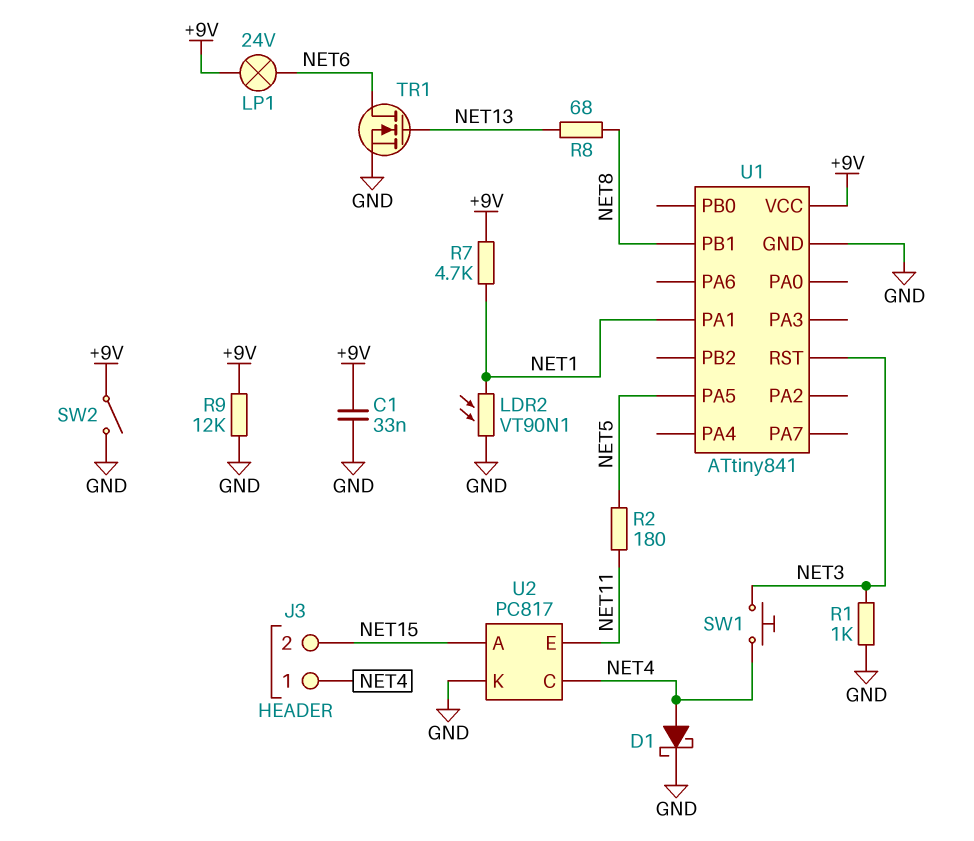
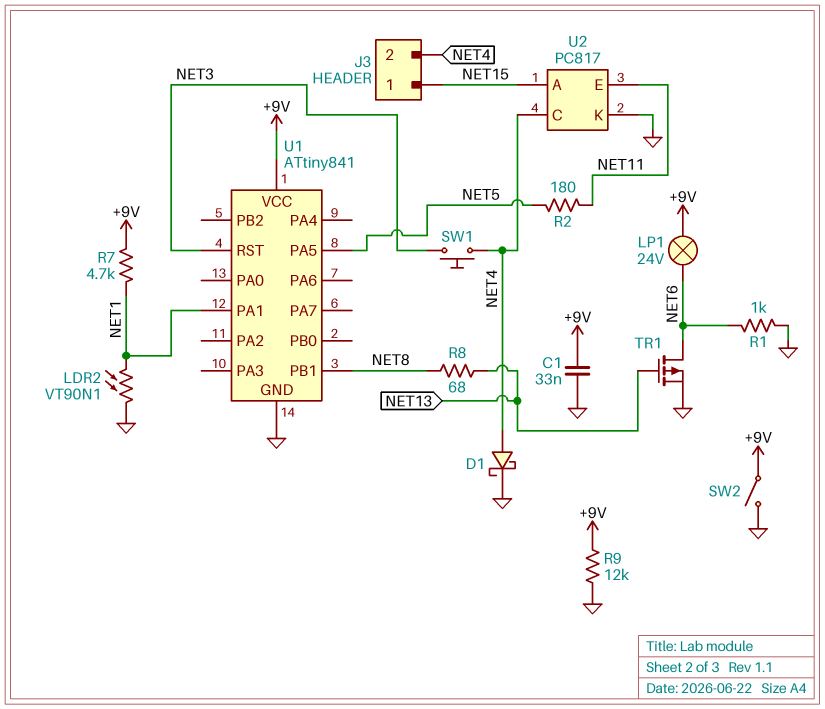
J3 pin 1: NET4 -> NET15
J3 pin 2: NET15 -> NET4
R1: 1k (GND, NET3) -> 1k (GND, NET6)
TR1: NMOS (G NET13, D NET6, S GND) -> PMOS (G NET13, D NET6, S GND)

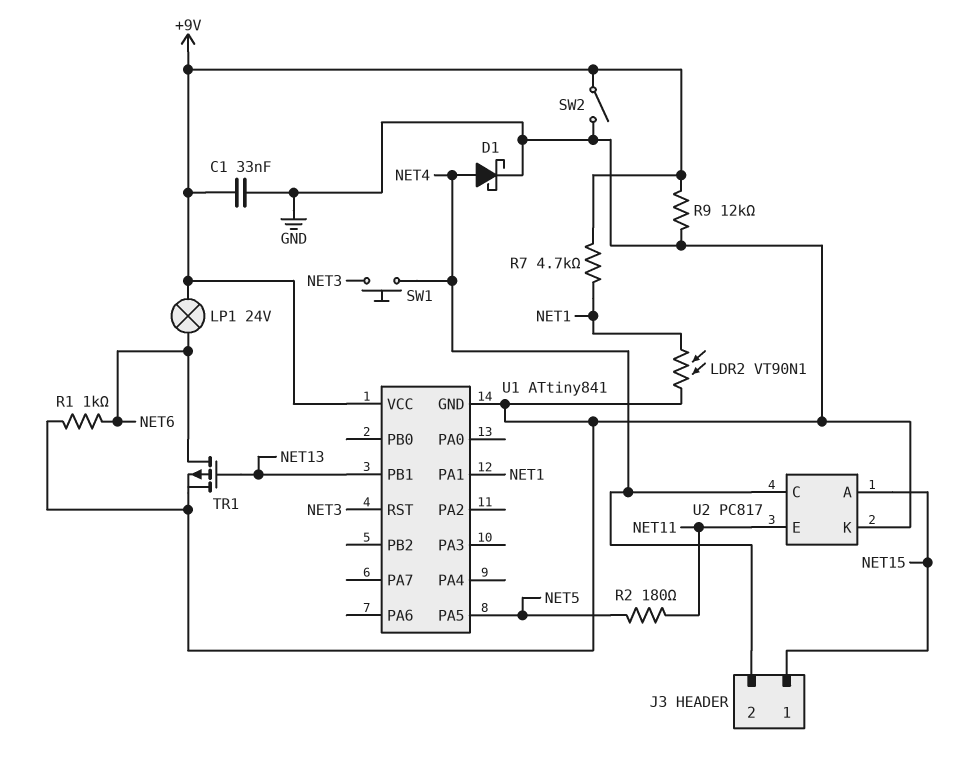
R8: 68 (NET8, NET13) -> none
U1 pin PB1: NET8 -> NET13

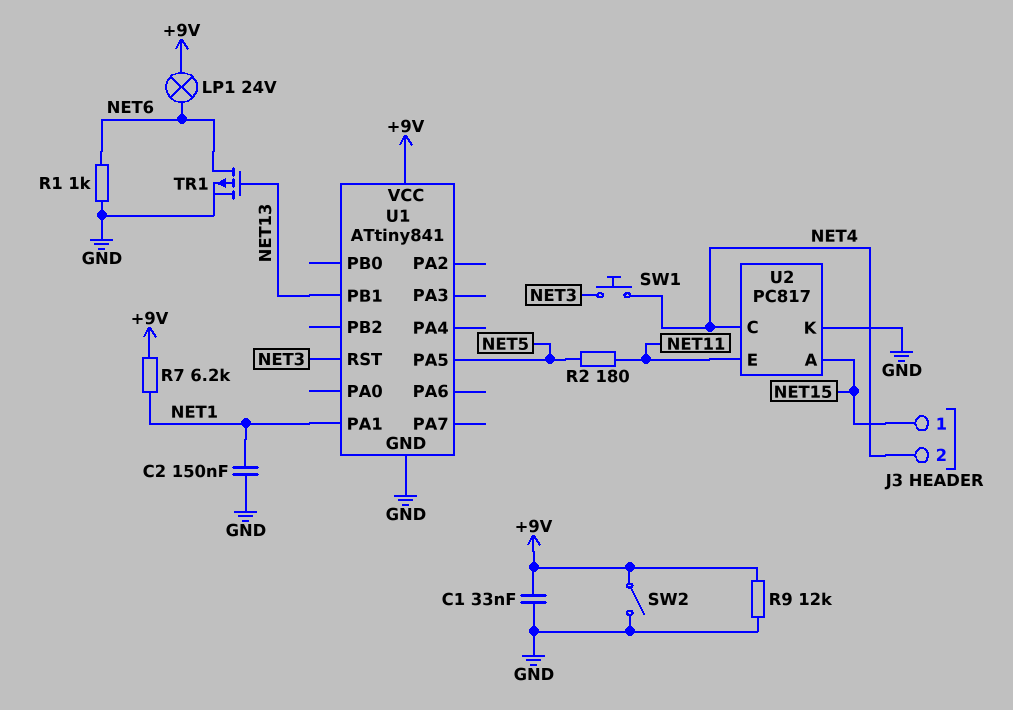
C2: none -> 150nF (GND, NET1)
D1: schottky (A NET4, K GND) -> none
LDR2: VT90N1 (GND, NET1) -> none
R7: 4.7k (+9V, NET1) -> 6.2k (+9V, NET1)

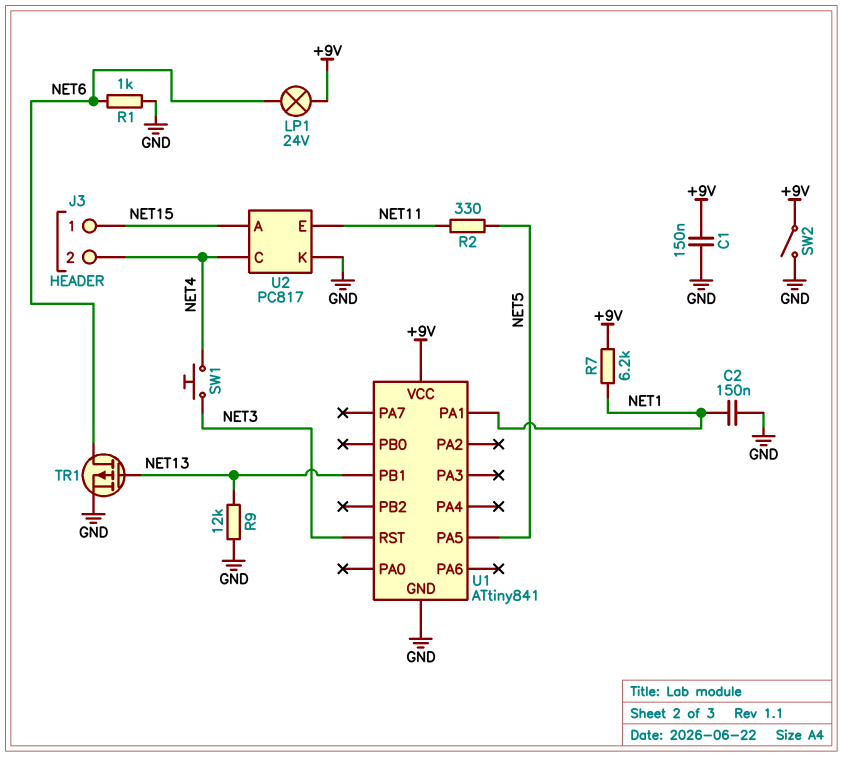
C1: 33nF (+9V, GND) -> 150nF (+9V, GND)
R2: 180 (NET5, NET11) -> 330 (NET5, NET11)
R9: 12k (+9V, GND) -> 12k (GND, NET13)

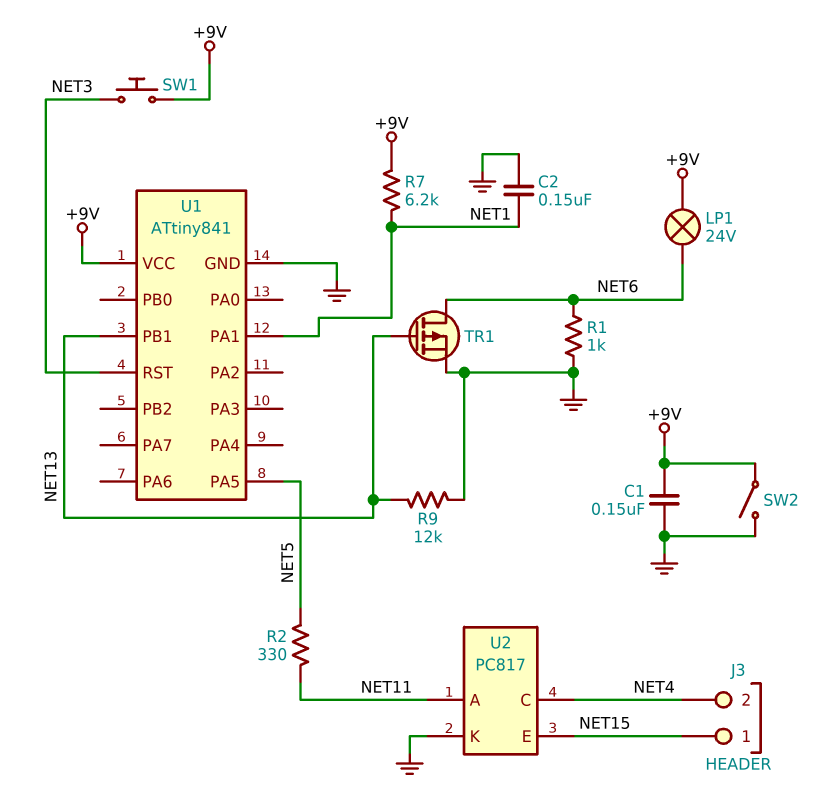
SW1: button (NET3, NET4) -> button (+9V, NET3)
U2 pin A: NET15 -> NET11
U2 pin E: NET11 -> NET15

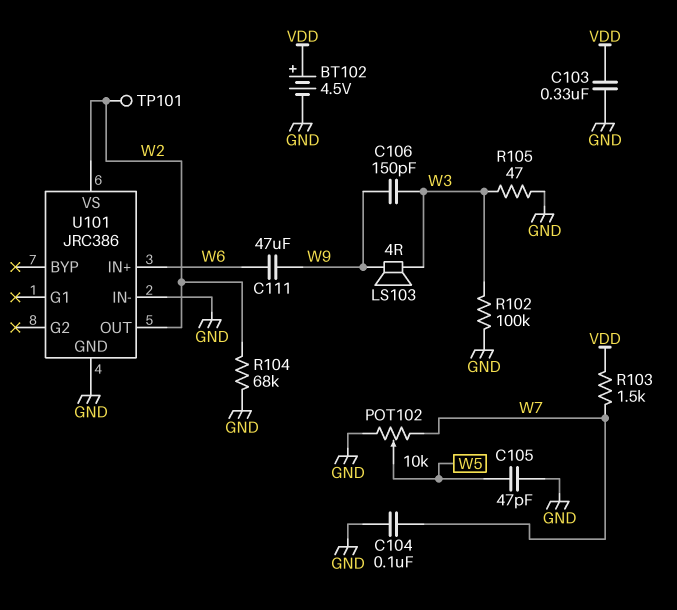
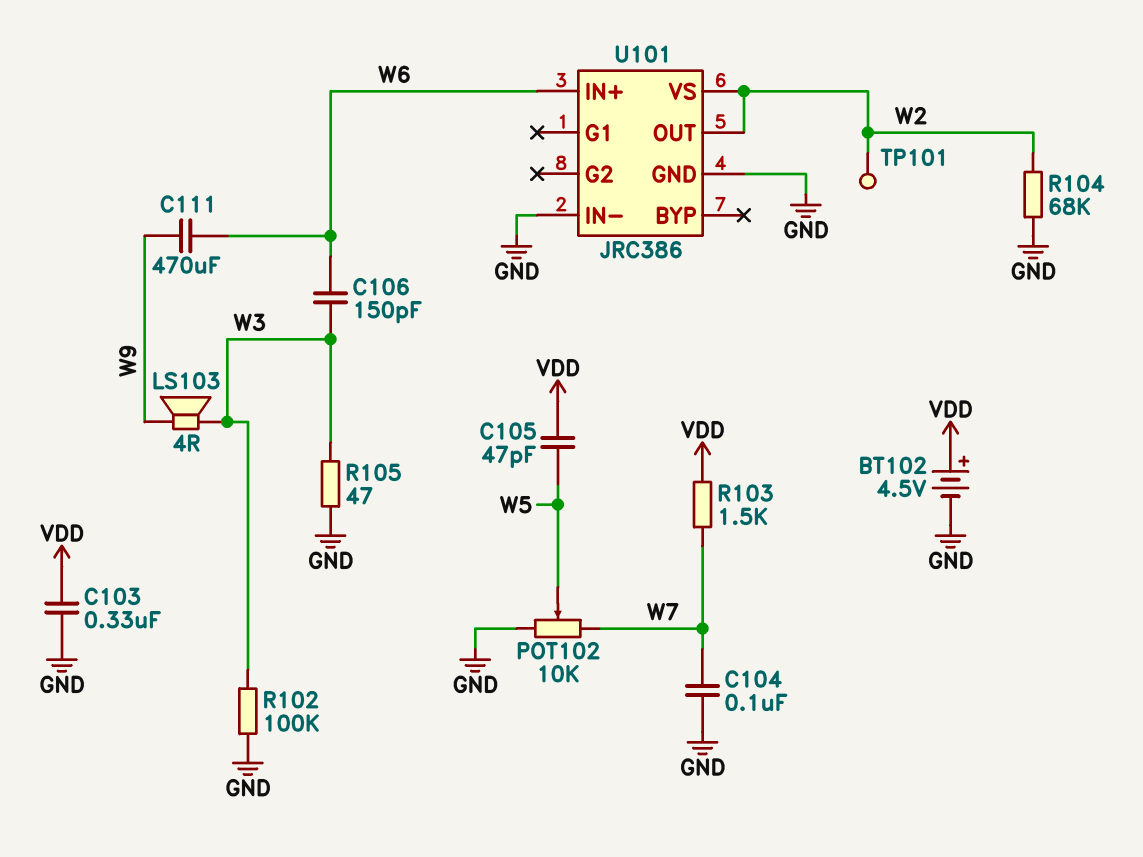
C105: 47pF (GND, W5) -> 47pF (VDD, W5)
C106: 150pF (W3, W9) -> 150pF (W3, W6)
C111: 47uF (W6, W9) -> 470uF (W6, W9)

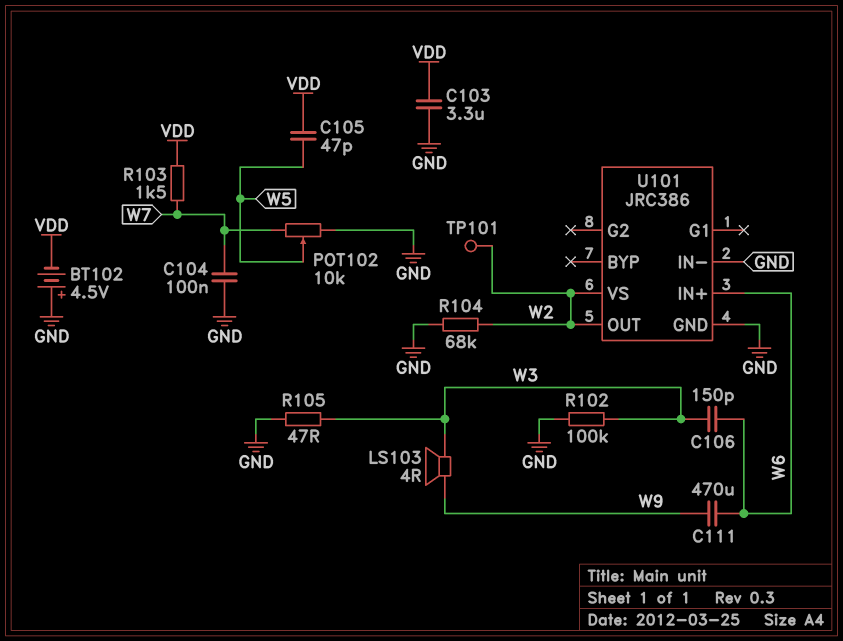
BT102: 4.5V (plus VDD, minus GND) -> 4.5V (plus GND, minus VDD)
C103: 330nF (GND, VDD) -> 3.3uF (GND, VDD)

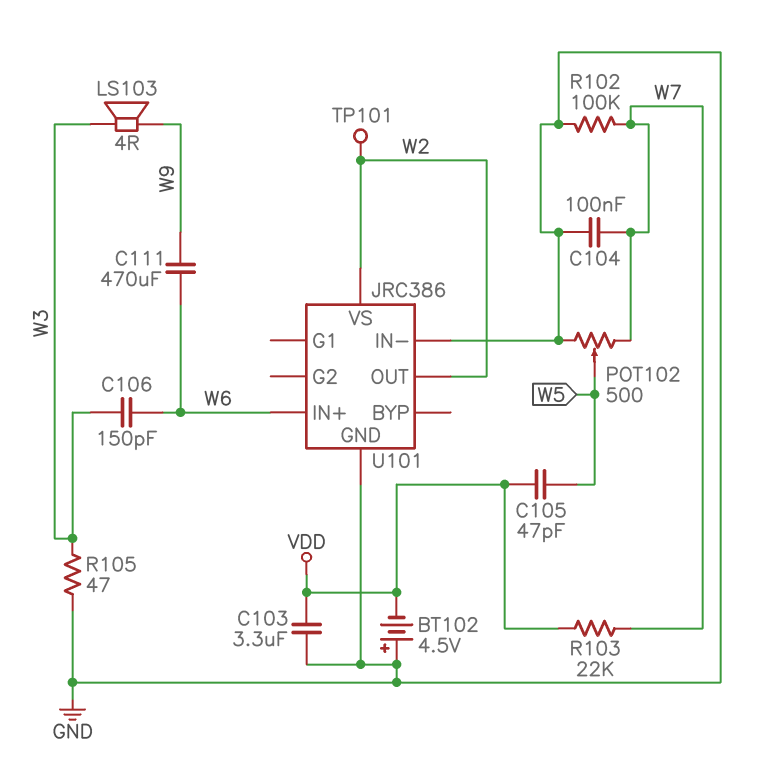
POT102: 10k (GND, W7, wiper W5) -> 500 (GND, W7, wiper W5)
R102: 100k (GND, W3) -> 100k (GND, W7)
R103: 1.5k (VDD, W7) -> 22k (VDD, W7)
R104: 68k (GND, W2) -> none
────────────────
Problem details –
Omitting all images, retype each line of the records precisely.

Task answer –
J3 pin 1: NET4 -> NET15
J3 pin 2: NET15 -> NET4
R1: 1k (GND, NET3) -> 1k (GND, NET6)
TR1: NMOS (G NET13, D NET6, S GND) -> PMOS (G NET13, D NET6, S GND)

R8: 68 (NET8, NET13) -> none
U1 pin PB1: NET8 -> NET13

C2: none -> 150nF (GND, NET1)
D1: schottky (A NET4, K GND) -> none
LDR2: VT90N1 (GND, NET1) -> none
R7: 4.7k (+9V, NET1) -> 6.2k (+9V, NET1)

C1: 33nF (+9V, GND) -> 150nF (+9V, GND)
R2: 180 (NET5, NET11) -> 330 (NET5, NET11)
R9: 12k (+9V, GND) -> 12k (GND, NET13)

SW1: button (NET3, NET4) -> button (+9V, NET3)
U2 pin A: NET15 -> NET11
U2 pin E: NET11 -> NET15

C105: 47pF (GND, W5) -> 47pF (VDD, W5)
C106: 150pF (W3, W9) -> 150pF (W3, W6)
C111: 47uF (W6, W9) -> 470uF (W6, W9)

BT102: 4.5V (plus VDD, minus GND) -> 4.5V (plus GND, minus VDD)
C103: 330nF (GND, VDD) -> 3.3uF (GND, VDD)

POT102: 10k (GND, W7, wiper W5) -> 500 (GND, W7, wiper W5)
R102: 100k (GND, W3) -> 100k (GND, W7)
R103: 1.5k (VDD, W7) -> 22k (VDD, W7)
R104: 68k (GND, W2) -> none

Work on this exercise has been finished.